■ PROMPT ■
Produce word for word the lines of the data below running from the one that has "purple pan: 9 -> 7" to the one that has "grey tree: 4 -> 5", inclusive, and no others.

■ PROVIDED RECORDS ■
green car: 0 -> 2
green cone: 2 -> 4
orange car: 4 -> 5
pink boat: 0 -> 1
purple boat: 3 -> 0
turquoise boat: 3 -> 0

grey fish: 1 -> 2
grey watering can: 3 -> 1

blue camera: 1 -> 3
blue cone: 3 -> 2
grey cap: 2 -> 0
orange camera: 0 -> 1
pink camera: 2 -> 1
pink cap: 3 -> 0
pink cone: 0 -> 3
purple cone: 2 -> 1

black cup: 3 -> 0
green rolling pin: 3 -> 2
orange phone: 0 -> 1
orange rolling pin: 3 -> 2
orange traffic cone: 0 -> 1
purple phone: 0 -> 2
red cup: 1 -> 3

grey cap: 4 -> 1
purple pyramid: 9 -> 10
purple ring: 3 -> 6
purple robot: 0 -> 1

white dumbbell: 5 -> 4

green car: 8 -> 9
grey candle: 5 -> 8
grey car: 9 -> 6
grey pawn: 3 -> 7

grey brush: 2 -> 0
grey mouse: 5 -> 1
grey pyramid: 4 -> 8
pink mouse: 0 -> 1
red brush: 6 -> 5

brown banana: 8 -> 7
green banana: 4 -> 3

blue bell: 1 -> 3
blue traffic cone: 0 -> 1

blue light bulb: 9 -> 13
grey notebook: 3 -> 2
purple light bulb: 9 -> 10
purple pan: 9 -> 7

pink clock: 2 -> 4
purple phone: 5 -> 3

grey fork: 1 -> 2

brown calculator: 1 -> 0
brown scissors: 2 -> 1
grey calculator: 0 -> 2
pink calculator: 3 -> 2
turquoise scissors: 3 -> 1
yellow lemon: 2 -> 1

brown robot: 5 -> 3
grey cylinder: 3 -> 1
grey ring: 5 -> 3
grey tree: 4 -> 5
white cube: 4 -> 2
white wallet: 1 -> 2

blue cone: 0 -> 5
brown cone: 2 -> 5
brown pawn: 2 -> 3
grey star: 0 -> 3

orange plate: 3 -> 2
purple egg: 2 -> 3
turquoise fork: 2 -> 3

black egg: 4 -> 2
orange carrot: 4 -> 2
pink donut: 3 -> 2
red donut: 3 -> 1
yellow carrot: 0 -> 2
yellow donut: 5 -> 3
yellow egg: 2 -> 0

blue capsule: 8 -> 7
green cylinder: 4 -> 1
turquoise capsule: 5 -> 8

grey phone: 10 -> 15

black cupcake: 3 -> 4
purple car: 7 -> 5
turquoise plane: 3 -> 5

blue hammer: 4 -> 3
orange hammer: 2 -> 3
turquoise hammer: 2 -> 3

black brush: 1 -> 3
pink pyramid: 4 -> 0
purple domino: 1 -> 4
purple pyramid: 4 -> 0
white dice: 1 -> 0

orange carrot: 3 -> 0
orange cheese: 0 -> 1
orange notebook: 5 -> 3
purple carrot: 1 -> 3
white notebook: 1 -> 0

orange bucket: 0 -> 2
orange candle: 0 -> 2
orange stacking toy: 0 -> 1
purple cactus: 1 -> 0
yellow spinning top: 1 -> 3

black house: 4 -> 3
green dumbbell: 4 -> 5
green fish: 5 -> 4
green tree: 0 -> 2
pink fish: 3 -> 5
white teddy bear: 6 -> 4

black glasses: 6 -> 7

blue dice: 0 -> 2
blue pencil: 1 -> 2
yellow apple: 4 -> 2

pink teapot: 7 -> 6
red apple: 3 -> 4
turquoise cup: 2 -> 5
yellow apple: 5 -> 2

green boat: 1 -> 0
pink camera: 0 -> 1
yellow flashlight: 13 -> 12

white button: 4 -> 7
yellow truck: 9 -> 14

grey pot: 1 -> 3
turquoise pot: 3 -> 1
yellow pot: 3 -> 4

■ EXERCISE RESPONSE ■
purple pan: 9 -> 7

pink clock: 2 -> 4
purple phone: 5 -> 3

grey fork: 1 -> 2

brown calculator: 1 -> 0
brown scissors: 2 -> 1
grey calculator: 0 -> 2
pink calculator: 3 -> 2
turquoise scissors: 3 -> 1
yellow lemon: 2 -> 1

brown robot: 5 -> 3
grey cylinder: 3 -> 1
grey ring: 5 -> 3
grey tree: 4 -> 5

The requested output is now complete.